● **HOW TO COMPLETE THIS TASK**
In the records below, find each line holding the word "round" and copy it.
╭──
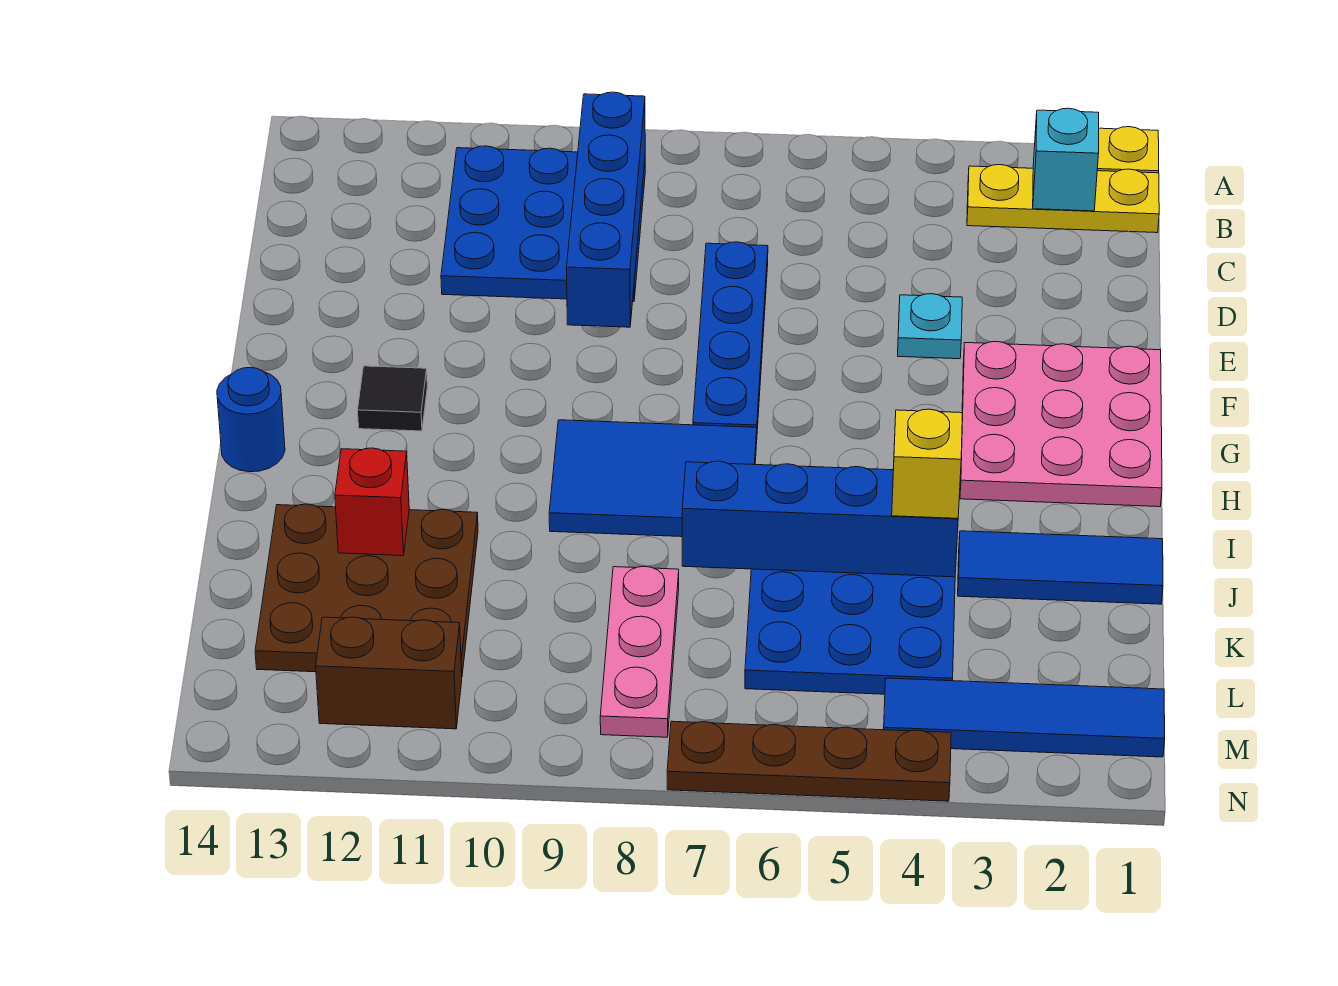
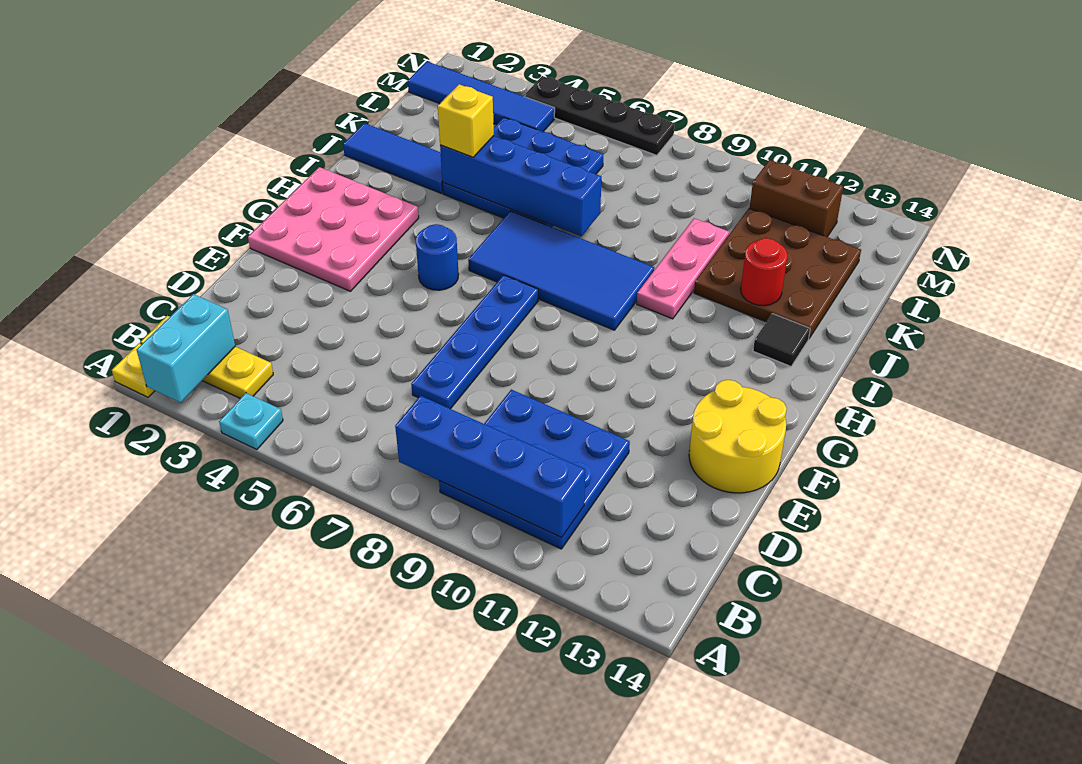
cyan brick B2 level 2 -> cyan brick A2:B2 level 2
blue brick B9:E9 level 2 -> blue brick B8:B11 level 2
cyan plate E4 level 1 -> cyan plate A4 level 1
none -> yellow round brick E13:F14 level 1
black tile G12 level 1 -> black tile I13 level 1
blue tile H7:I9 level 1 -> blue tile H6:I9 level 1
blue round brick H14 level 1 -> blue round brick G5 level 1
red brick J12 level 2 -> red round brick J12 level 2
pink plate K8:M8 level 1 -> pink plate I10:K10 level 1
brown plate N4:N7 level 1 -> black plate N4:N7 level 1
╰──
● **EXPECTED ANSWER**
none -> yellow round brick E13:F14 level 1
blue round brick H14 level 1 -> blue round brick G5 level 1
red brick J12 level 2 -> red round brick J12 level 2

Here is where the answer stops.